┌─ THE RECORDS

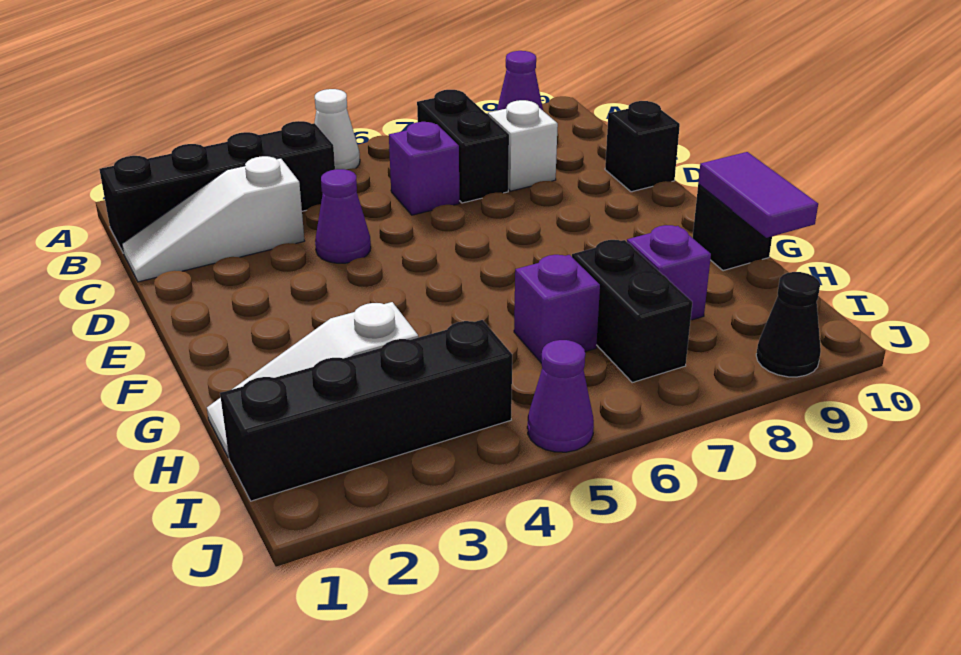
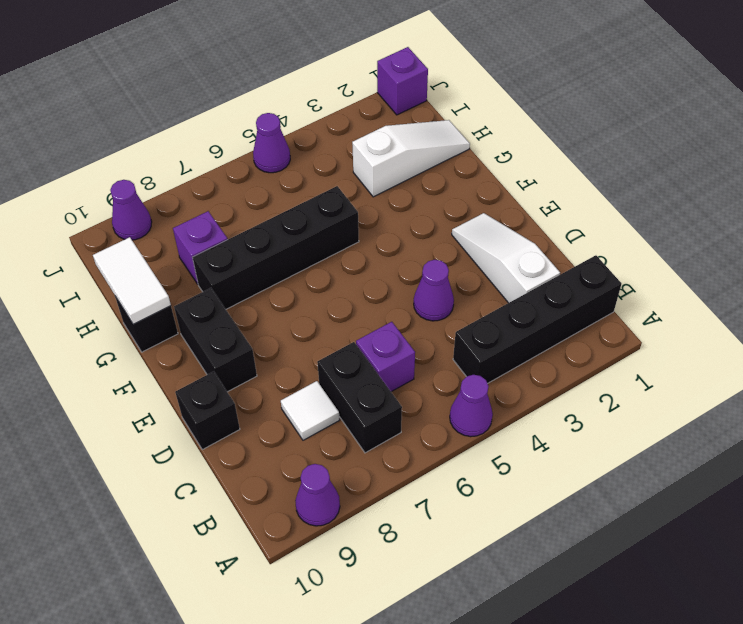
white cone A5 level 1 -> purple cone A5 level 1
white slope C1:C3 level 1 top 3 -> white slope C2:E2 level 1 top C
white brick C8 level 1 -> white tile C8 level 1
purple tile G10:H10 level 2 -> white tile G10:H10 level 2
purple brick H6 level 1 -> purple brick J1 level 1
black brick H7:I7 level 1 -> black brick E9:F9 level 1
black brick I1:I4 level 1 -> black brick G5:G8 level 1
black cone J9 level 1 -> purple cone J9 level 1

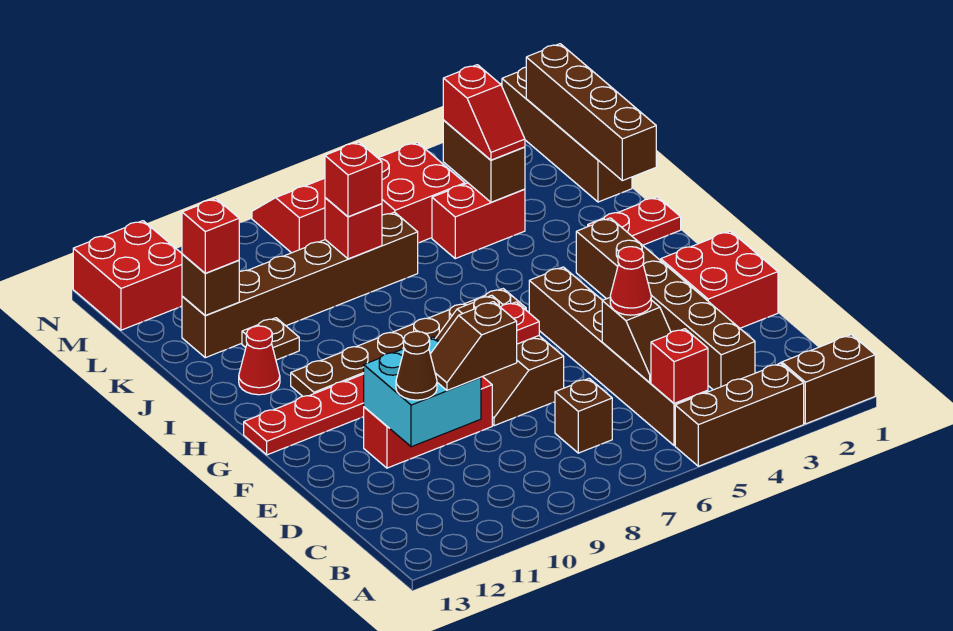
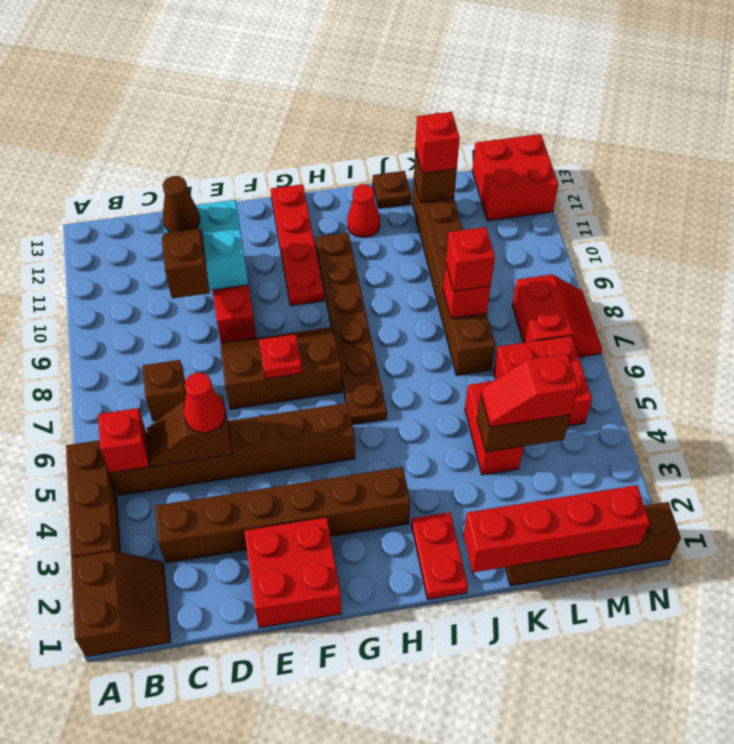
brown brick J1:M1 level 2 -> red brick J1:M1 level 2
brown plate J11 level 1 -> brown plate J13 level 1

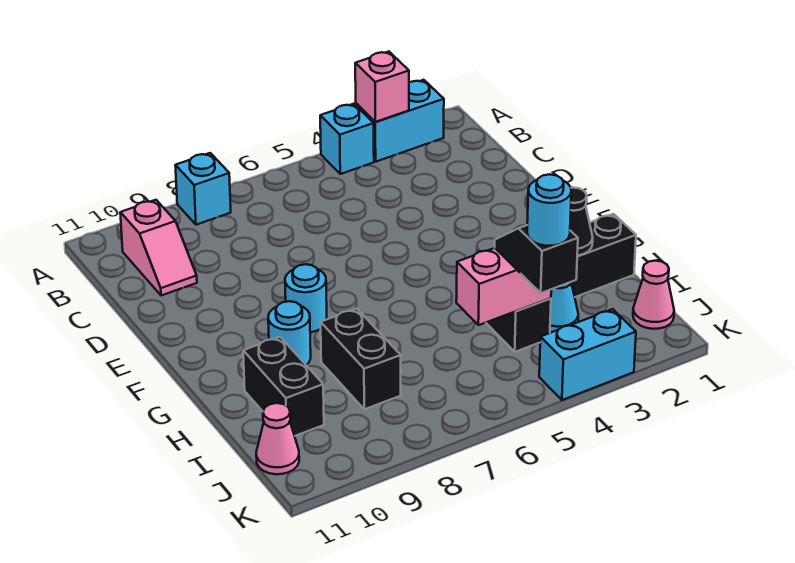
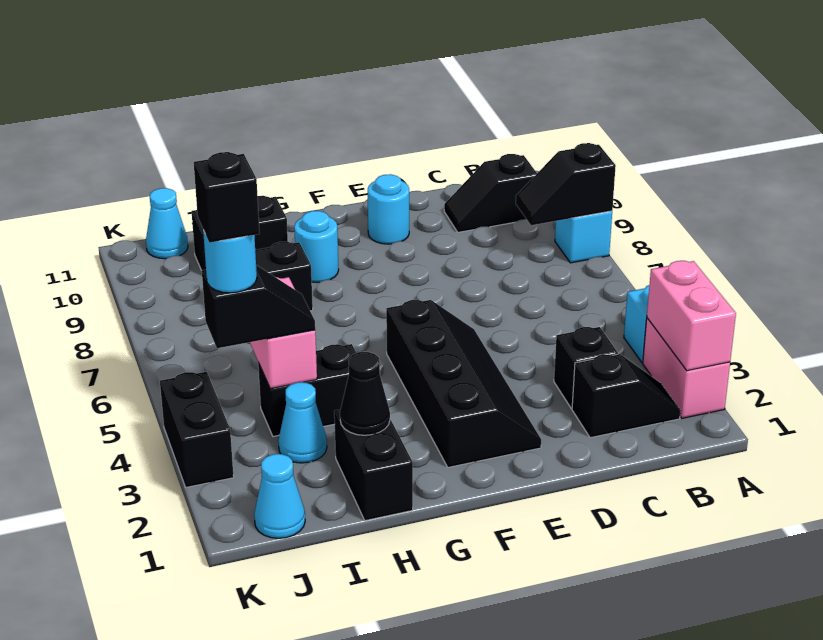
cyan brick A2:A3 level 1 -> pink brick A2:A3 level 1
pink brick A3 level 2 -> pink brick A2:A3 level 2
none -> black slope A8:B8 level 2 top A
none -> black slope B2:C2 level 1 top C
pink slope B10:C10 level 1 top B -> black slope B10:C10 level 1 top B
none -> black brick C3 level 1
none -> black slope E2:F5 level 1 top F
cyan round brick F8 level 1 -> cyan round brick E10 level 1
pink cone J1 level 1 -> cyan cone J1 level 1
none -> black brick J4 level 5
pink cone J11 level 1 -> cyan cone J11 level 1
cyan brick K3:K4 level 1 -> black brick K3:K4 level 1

└─

- _ASSIGNMENT_
Nothing but a number should be given: the count of lines above that include the string "cone".

- _TASK RESULT_
4